[Start of Attachment]

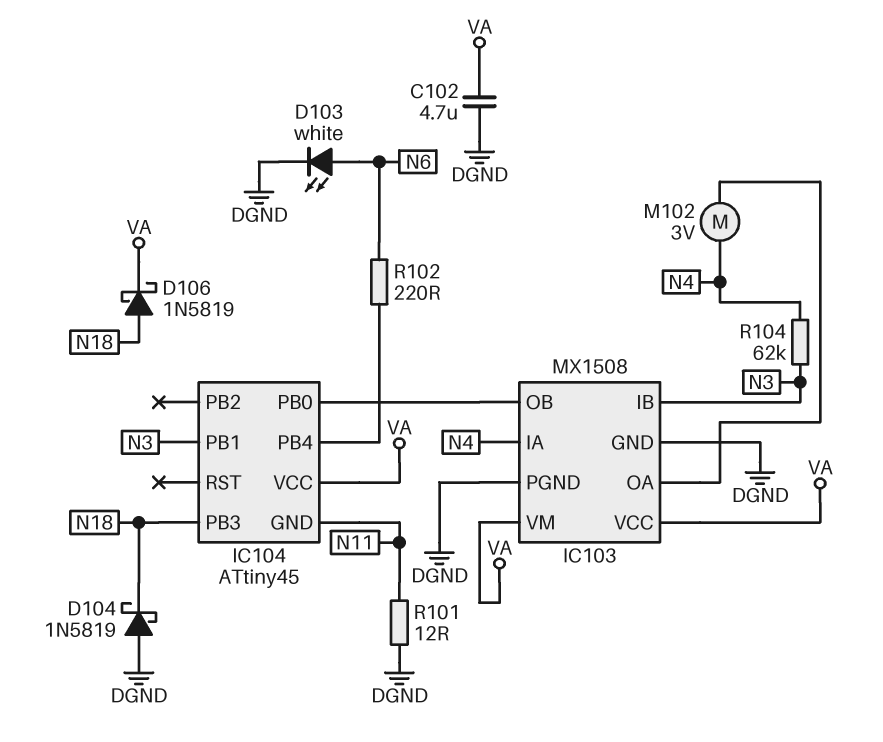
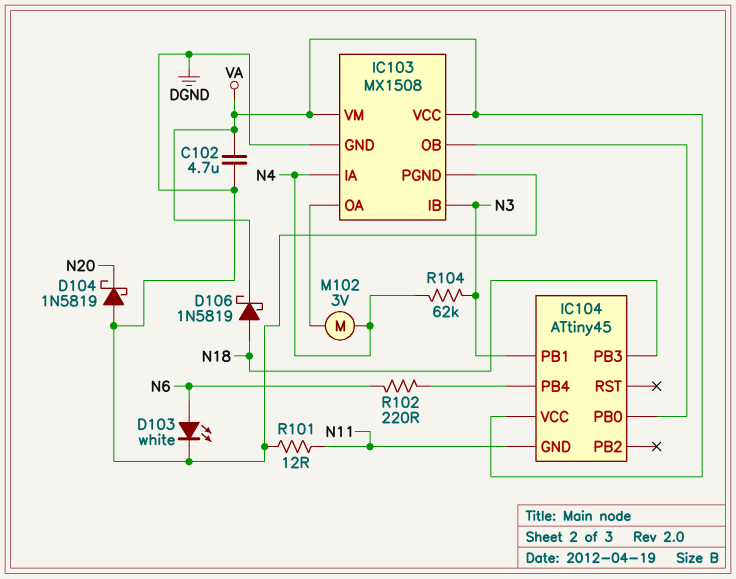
D104: schottky 1N5819 (A DGND, K N18) -> schottky 1N5819 (A DGND, K N20)

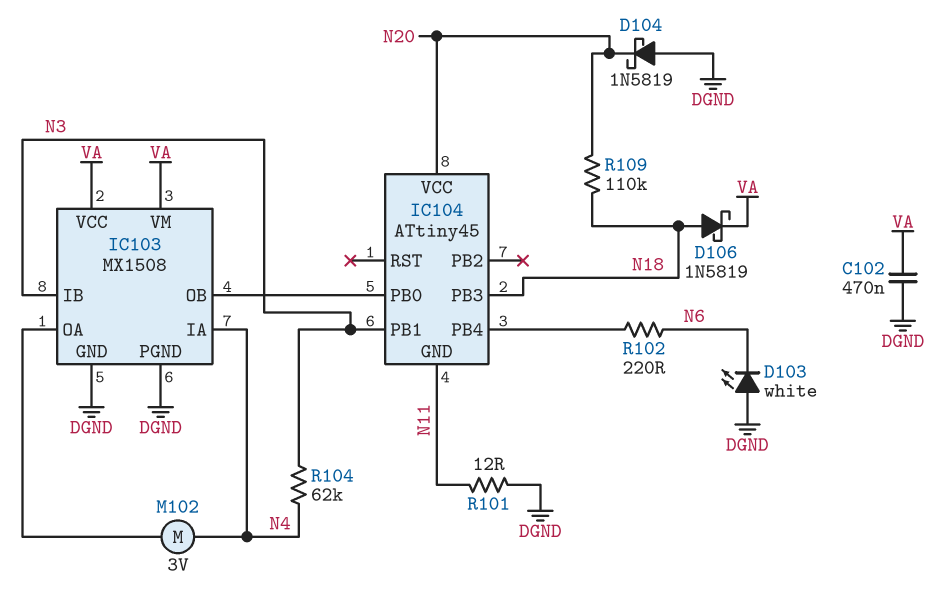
C102: 4.7uF (DGND, VA) -> 470nF (DGND, VA)
D103: LED white (A N6, K DGND) -> LED white (A DGND, K N6)
IC104 pin VCC: VA -> N20
R109: none -> 110k (N18, N20)

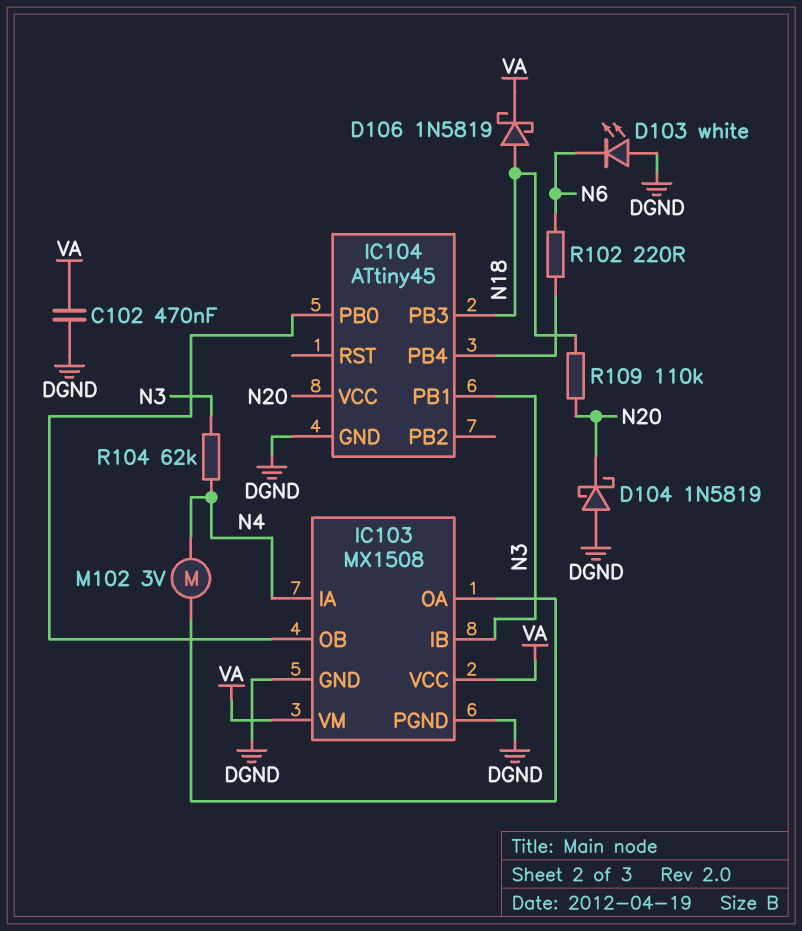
IC104 pin GND: N11 -> DGND
R101: 12 (DGND, N11) -> none

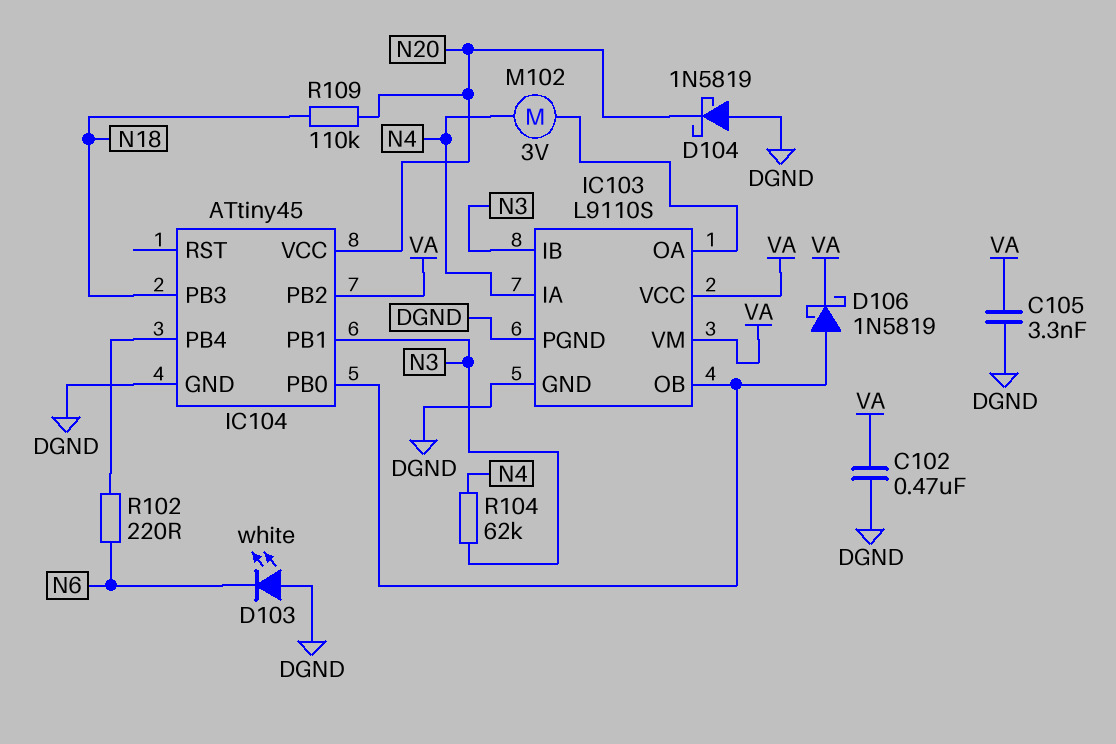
C105: none -> 3.3nF (DGND, VA)
D106: schottky 1N5819 (A N18, K VA) -> schottky 1N5819 (A IC103/OB, K VA)
IC103: MX1508 -> L9110S
IC104 pin PB2: none -> VA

[End of Attachment]

# Your task
Copy all the material word for word, minus its pictures.

# Expected answer
D104: schottky 1N5819 (A DGND, K N18) -> schottky 1N5819 (A DGND, K N20)

C102: 4.7uF (DGND, VA) -> 470nF (DGND, VA)
D103: LED white (A N6, K DGND) -> LED white (A DGND, K N6)
IC104 pin VCC: VA -> N20
R109: none -> 110k (N18, N20)

IC104 pin GND: N11 -> DGND
R101: 12 (DGND, N11) -> none

C105: none -> 3.3nF (DGND, VA)
D106: schottky 1N5819 (A N18, K VA) -> schottky 1N5819 (A IC103/OB, K VA)
IC103: MX1508 -> L9110S
IC104 pin PB2: none -> VA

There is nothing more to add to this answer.